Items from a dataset
* * * *

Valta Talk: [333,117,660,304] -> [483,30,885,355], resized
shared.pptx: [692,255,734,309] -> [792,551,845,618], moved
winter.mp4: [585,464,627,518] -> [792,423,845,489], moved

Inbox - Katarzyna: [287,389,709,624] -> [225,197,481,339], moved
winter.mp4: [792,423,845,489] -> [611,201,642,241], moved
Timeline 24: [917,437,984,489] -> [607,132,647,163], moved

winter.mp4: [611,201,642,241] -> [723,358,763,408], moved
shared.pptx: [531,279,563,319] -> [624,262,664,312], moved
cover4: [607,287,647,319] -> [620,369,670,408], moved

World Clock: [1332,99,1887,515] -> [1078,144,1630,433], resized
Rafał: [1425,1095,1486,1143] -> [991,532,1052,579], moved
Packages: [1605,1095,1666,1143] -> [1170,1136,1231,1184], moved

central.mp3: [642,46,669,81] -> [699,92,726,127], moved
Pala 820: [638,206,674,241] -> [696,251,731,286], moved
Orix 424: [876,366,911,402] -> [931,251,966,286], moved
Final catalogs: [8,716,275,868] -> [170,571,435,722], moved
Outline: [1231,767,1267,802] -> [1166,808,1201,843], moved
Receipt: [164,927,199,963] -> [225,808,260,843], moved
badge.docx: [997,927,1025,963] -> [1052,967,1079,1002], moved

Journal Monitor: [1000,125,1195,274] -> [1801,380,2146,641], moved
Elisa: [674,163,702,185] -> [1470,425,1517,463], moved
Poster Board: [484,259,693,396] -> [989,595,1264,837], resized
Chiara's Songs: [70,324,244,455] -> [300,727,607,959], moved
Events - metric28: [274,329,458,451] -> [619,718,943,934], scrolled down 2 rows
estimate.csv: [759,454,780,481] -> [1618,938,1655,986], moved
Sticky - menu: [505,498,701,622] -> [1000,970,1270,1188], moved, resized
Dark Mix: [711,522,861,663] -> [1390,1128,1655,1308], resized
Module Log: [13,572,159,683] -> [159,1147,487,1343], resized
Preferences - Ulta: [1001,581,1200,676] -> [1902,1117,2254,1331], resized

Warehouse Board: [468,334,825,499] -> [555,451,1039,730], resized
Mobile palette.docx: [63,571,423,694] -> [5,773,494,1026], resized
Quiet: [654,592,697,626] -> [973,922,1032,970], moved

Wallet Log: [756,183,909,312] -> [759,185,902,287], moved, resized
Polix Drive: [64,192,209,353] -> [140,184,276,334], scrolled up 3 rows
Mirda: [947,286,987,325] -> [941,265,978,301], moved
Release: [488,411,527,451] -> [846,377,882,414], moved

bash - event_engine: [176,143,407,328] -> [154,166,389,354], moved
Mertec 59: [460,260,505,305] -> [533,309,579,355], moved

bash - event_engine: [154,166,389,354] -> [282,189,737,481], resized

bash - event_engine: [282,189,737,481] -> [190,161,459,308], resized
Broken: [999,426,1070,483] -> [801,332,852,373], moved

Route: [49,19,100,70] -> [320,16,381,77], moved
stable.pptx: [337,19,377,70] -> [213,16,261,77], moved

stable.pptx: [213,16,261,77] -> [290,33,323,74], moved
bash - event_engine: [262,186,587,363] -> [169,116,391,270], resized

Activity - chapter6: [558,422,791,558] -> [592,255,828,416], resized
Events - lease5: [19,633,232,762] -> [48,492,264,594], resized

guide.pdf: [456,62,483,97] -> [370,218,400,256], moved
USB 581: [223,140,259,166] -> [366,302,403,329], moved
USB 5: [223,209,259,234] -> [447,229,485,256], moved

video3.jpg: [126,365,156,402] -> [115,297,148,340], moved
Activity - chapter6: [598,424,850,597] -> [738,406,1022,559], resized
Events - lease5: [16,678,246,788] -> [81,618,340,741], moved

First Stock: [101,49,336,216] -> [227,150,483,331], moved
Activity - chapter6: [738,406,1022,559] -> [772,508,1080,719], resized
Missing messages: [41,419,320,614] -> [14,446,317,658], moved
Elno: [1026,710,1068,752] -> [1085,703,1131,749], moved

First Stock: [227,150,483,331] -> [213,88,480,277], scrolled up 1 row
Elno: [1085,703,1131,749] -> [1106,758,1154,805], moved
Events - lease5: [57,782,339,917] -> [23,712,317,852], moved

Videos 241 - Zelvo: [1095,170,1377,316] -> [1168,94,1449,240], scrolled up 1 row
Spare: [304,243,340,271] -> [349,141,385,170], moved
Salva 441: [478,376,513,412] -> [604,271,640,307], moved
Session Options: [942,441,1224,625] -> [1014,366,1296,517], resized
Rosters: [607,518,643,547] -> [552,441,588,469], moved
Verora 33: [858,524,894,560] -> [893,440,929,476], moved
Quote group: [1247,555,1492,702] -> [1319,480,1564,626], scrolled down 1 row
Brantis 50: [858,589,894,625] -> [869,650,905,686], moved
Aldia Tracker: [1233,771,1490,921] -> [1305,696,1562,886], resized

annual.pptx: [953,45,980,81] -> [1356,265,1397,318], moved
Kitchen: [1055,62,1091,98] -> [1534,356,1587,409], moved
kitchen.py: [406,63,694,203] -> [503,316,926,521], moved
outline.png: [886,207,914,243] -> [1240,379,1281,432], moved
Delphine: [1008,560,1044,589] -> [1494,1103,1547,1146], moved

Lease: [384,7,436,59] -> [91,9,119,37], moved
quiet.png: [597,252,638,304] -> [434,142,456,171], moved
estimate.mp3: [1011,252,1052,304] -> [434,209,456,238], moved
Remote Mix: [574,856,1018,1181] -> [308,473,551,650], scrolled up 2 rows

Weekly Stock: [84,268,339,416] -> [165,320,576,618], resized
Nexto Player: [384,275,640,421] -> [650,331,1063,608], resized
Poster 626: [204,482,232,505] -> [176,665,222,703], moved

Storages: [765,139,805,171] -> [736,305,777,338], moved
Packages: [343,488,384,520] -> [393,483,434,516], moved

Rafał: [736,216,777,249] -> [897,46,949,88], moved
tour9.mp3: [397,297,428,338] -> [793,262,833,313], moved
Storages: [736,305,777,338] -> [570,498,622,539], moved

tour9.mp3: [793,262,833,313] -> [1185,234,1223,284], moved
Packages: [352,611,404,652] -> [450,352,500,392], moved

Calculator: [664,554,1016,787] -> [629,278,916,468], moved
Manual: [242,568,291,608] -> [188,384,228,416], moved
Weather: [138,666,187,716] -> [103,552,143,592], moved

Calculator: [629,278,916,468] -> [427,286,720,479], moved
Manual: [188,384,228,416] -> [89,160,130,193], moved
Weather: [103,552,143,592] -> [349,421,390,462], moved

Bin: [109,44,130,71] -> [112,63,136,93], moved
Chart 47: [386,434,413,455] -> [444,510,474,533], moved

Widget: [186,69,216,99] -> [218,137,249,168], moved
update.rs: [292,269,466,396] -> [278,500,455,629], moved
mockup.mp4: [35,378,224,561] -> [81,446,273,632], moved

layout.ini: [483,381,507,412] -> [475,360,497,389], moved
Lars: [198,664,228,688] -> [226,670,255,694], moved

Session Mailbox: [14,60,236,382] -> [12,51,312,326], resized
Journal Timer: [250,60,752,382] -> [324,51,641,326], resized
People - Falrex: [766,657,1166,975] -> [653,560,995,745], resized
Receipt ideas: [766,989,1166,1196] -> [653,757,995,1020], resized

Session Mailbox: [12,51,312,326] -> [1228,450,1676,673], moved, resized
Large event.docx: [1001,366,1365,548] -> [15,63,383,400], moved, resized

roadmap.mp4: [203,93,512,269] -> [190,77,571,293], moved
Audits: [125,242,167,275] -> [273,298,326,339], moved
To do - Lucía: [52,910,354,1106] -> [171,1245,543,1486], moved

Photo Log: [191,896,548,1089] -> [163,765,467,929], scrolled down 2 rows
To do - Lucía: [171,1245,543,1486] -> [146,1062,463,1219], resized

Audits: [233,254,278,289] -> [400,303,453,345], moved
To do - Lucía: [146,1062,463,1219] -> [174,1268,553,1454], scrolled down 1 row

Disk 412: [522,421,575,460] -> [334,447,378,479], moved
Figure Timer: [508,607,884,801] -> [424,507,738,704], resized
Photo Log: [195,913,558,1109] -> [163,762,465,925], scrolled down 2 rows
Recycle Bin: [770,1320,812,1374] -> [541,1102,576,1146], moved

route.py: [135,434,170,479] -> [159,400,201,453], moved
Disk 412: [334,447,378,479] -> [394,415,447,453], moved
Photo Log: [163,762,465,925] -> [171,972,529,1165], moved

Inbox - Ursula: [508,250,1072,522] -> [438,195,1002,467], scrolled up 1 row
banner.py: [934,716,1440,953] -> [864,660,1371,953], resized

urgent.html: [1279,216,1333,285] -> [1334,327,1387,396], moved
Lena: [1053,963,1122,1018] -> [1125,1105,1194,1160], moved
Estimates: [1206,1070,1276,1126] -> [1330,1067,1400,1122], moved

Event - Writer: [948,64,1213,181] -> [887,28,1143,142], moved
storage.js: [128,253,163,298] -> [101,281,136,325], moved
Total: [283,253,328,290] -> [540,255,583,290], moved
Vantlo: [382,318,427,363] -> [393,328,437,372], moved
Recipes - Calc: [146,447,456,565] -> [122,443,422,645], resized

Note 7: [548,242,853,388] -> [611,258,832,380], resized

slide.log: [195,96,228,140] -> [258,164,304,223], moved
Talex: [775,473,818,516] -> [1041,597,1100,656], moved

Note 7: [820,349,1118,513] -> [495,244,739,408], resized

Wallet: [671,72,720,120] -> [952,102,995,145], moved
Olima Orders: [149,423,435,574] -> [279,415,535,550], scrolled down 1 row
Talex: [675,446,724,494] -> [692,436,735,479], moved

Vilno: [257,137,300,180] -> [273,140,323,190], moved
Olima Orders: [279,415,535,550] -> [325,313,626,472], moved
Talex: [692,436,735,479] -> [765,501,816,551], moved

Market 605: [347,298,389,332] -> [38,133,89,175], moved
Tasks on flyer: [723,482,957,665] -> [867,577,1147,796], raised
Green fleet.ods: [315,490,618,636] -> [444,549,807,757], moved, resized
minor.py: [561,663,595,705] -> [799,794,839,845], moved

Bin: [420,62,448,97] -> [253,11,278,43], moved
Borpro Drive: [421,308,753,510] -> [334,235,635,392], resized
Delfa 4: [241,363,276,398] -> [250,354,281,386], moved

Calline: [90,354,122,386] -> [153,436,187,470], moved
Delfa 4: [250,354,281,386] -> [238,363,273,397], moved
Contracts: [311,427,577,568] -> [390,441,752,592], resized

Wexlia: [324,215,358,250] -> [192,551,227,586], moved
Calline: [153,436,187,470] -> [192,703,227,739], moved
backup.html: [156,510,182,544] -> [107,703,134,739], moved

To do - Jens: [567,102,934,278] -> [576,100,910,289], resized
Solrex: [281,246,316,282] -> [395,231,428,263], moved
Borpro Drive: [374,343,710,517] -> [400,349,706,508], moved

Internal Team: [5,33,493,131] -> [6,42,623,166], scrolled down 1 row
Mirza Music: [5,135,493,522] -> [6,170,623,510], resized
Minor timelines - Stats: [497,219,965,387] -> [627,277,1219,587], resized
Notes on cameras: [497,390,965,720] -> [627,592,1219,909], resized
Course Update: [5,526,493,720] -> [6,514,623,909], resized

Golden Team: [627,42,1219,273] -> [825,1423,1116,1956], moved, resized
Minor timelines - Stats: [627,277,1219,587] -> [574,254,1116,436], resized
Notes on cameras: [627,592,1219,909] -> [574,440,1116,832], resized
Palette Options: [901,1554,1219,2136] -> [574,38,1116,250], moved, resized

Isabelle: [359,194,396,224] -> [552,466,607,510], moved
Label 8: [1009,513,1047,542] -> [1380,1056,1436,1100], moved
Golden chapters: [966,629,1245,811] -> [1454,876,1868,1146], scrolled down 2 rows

* * * *

__Exercise objective__:
All that belongs in your answer is the stretch of entries above from the line with "slide.log: [195,96,228,140] ->" through the line with "Talex: [675,446,724,494] ->", printed exactly.

__Solved problem__:
slide.log: [195,96,228,140] -> [258,164,304,223], moved
Talex: [775,473,818,516] -> [1041,597,1100,656], moved

Note 7: [820,349,1118,513] -> [495,244,739,408], resized

Wallet: [671,72,720,120] -> [952,102,995,145], moved
Olima Orders: [149,423,435,574] -> [279,415,535,550], scrolled down 1 row
Talex: [675,446,724,494] -> [692,436,735,479], moved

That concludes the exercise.